__TASK STATEMENT__:
A faithful copy of the data, pictures omitted, is the required answer.
····················
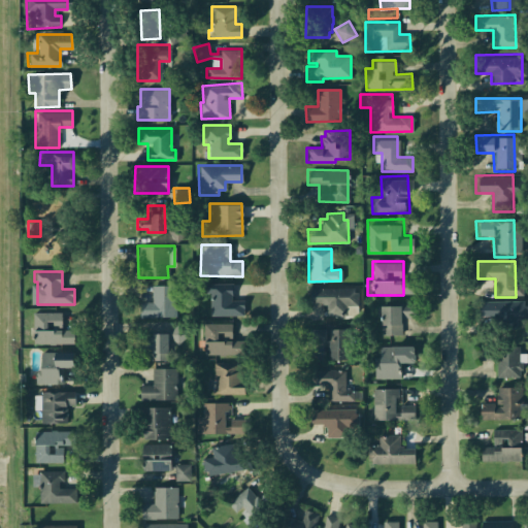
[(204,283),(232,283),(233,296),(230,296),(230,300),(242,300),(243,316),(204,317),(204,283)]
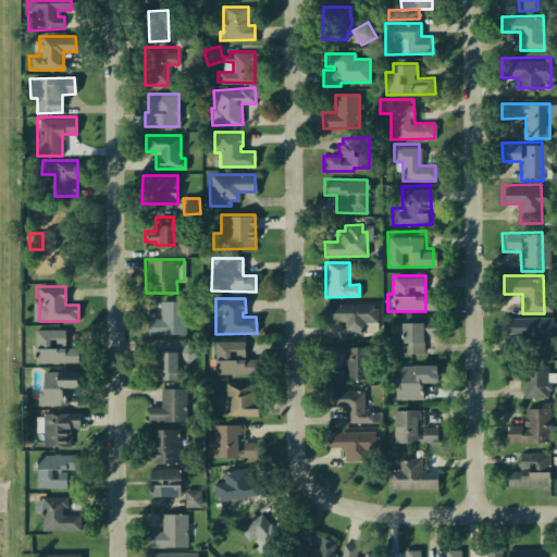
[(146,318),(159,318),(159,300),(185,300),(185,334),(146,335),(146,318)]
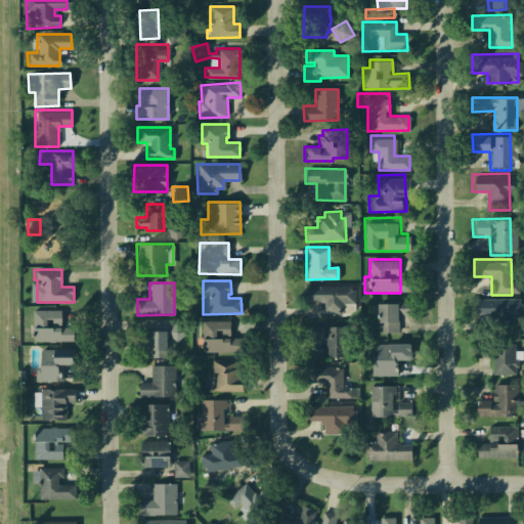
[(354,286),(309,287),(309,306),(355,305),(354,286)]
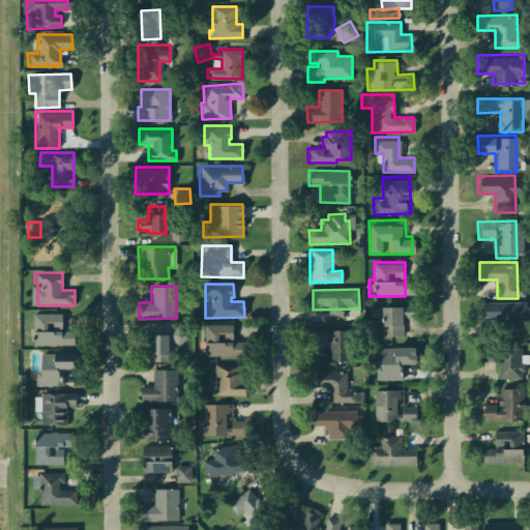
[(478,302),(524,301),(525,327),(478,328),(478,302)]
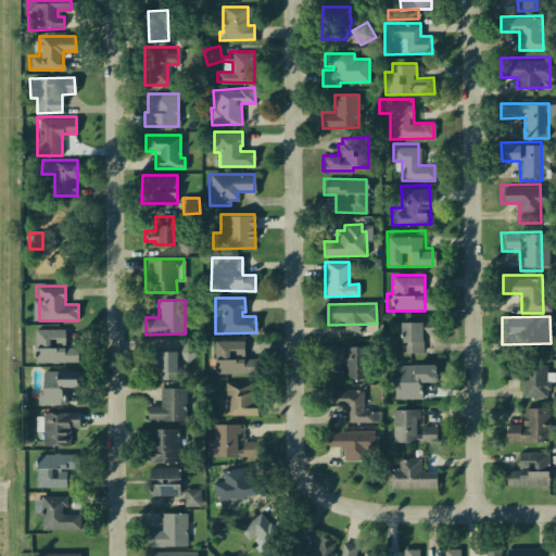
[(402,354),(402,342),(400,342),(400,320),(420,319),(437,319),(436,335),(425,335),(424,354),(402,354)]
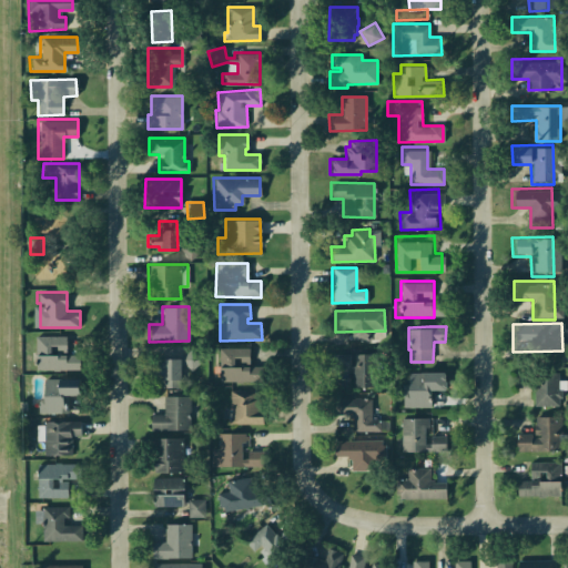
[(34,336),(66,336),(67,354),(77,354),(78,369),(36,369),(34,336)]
····················
__RESULT__:
[(204,283),(232,283),(233,296),(230,296),(230,300),(242,300),(243,316),(204,317),(204,283)]
[(146,318),(159,318),(159,300),(185,300),(185,334),(146,335),(146,318)]
[(354,286),(309,287),(309,306),(355,305),(354,286)]
[(478,302),(524,301),(525,327),(478,328),(478,302)]
[(402,354),(402,342),(400,342),(400,320),(420,319),(437,319),(436,335),(425,335),(424,354),(402,354)]
[(34,336),(66,336),(67,354),(77,354),(78,369),(36,369),(34,336)]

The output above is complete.